__Exercise instructions__
Quote the entries word for word. Omit the pictures.

__Given records__
====

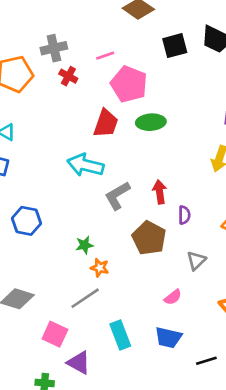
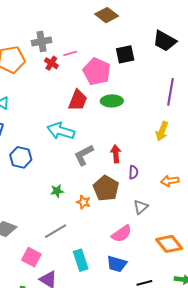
black square: (175, 46) -> (125, 54), moved
pink line: (105, 56) -> (70, 53), moved
blue hexagon: (26, 221) -> (21, 157), moved
orange star: (100, 268) -> (83, 202), moved
pink semicircle: (173, 297) -> (122, 234), size x1.5

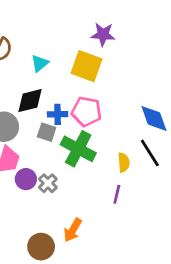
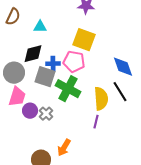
cyan triangle: (40, 63) -> (40, 27), turned 40
yellow square: (86, 66) -> (84, 40), moved
gray square: (47, 132) -> (45, 77), size x1.5
yellow semicircle: (124, 163) -> (101, 99), size x1.6

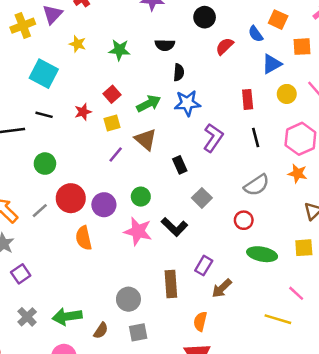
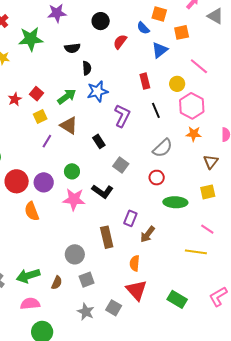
green star: (119, 50) -> (31, 39), moved, size x1.4
yellow circle: (287, 94) -> (177, 84), moved
red star: (83, 112) -> (15, 99), moved

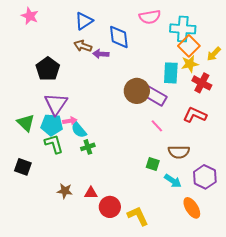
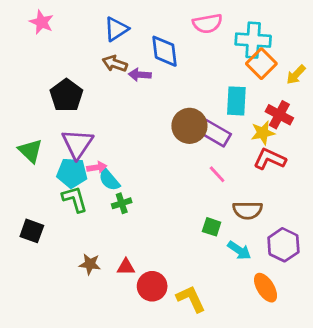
yellow star: (190, 64) -> (263, 133), moved
green triangle: (26, 123) -> (30, 151), moved

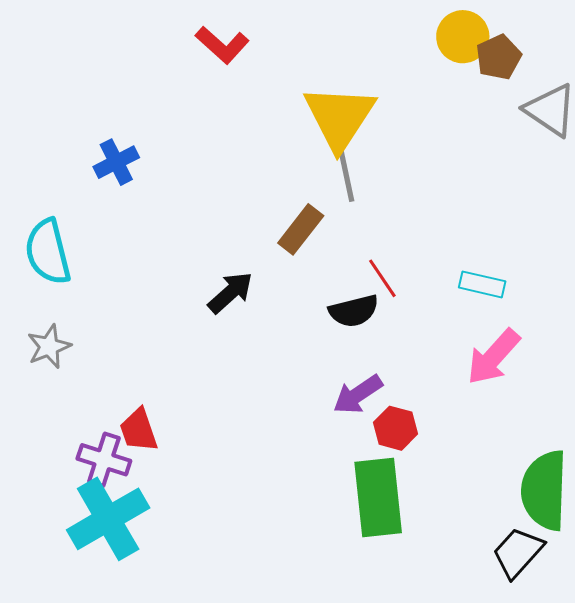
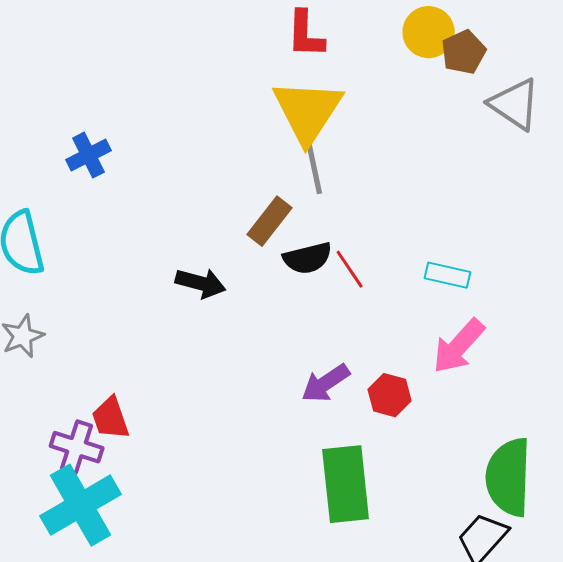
red L-shape: (222, 45) -> (306, 34), moved, turned 50
black arrow: (230, 293) -> (201, 283), turned 57
black semicircle: (354, 311) -> (308, 258), moved
red hexagon: (396, 428) -> (390, 395), moved

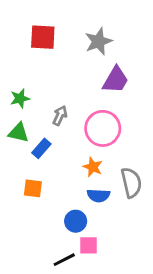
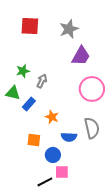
green star: (20, 98) -> (23, 71), moved
pink circle: (103, 128) -> (92, 89), moved
orange star: (93, 167) -> (52, 117), moved
orange square: (33, 188) -> (34, 140), moved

====

__Completed exercise__
black square: (175, 46) -> (125, 54), moved
pink line: (105, 56) -> (70, 53), moved
blue hexagon: (26, 221) -> (21, 157), moved
orange star: (100, 268) -> (83, 202), moved
pink semicircle: (173, 297) -> (122, 234), size x1.5

cyan triangle: (40, 63) -> (40, 27), turned 40
yellow square: (86, 66) -> (84, 40), moved
gray square: (47, 132) -> (45, 77), size x1.5
yellow semicircle: (124, 163) -> (101, 99), size x1.6

green star: (119, 50) -> (31, 39), moved, size x1.4
yellow circle: (287, 94) -> (177, 84), moved
red star: (83, 112) -> (15, 99), moved

yellow star: (190, 64) -> (263, 133), moved
green triangle: (26, 123) -> (30, 151), moved

red L-shape: (222, 45) -> (306, 34), moved, turned 50
black arrow: (230, 293) -> (201, 283), turned 57
black semicircle: (354, 311) -> (308, 258), moved
red hexagon: (396, 428) -> (390, 395), moved

green star: (20, 98) -> (23, 71), moved
pink circle: (103, 128) -> (92, 89), moved
orange star: (93, 167) -> (52, 117), moved
orange square: (33, 188) -> (34, 140), moved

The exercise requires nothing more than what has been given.